**AIM:**
Output the stretch of the material from its first line through the line containing "road 3 (residential): [(313,107),(177,0)]", both ends included, with every line unchanged.

**RECORDS FOR THE EXERCISE:**
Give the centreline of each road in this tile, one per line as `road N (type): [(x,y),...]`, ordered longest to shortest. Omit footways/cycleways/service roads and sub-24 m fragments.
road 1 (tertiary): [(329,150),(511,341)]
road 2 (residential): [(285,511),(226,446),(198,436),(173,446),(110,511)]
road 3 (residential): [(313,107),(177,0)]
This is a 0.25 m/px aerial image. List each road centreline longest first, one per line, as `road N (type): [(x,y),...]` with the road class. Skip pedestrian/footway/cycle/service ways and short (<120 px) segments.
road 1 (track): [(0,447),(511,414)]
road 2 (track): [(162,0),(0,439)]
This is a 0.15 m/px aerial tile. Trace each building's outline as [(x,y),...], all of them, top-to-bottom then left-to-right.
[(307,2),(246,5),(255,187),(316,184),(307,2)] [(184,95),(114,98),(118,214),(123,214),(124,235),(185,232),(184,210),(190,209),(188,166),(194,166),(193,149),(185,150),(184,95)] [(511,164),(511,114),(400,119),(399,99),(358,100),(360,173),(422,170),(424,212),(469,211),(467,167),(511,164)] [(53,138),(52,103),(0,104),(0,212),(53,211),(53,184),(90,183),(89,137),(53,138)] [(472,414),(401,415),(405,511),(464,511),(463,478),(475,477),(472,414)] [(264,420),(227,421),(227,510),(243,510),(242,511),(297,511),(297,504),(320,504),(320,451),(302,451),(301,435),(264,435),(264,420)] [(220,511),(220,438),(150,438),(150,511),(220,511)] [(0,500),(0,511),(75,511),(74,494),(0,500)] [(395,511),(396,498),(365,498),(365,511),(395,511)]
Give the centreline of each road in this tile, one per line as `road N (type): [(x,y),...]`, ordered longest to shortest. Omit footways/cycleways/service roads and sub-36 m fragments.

**WORKED SOLUTION:**
Give the centreline of each road in this tile, one per line as `road N (type): [(x,y),...]`, ordered longest to shortest. Omit footways/cycleways/service roads and sub-24 m fragments.
road 1 (tertiary): [(329,150),(511,341)]
road 2 (residential): [(285,511),(226,446),(198,436),(173,446),(110,511)]
road 3 (residential): [(313,107),(177,0)]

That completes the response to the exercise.